Dataset extract

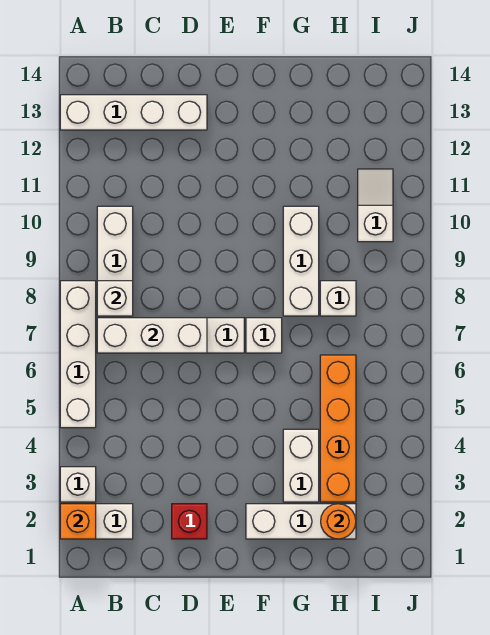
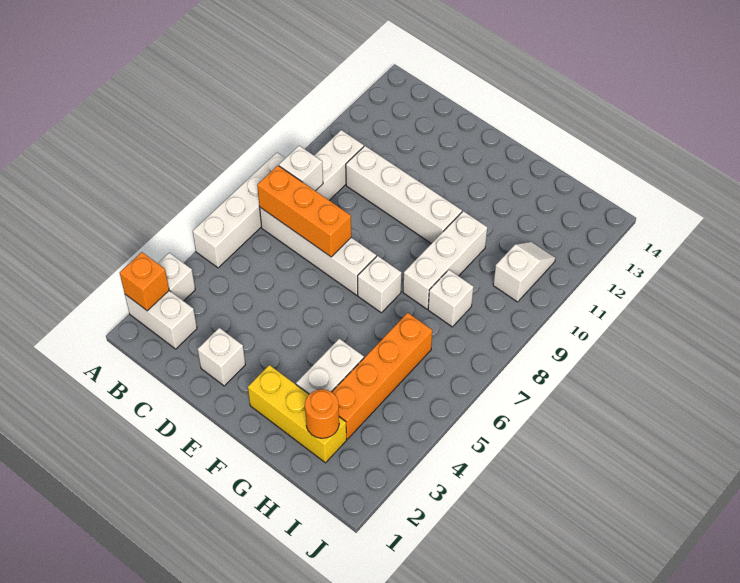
white brick A13:D13 level 1 -> white brick C10:F10 level 1
white brick B7:D7 level 2 -> orange brick B7:D7 level 2
red brick D2 level 1 -> white brick D2 level 1
white brick F2:H2 level 1 -> yellow brick F2:H2 level 1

Task goal
An exact copy of the data above is required, printed without its pictures.

Reply
white brick A13:D13 level 1 -> white brick C10:F10 level 1
white brick B7:D7 level 2 -> orange brick B7:D7 level 2
red brick D2 level 1 -> white brick D2 level 1
white brick F2:H2 level 1 -> yellow brick F2:H2 level 1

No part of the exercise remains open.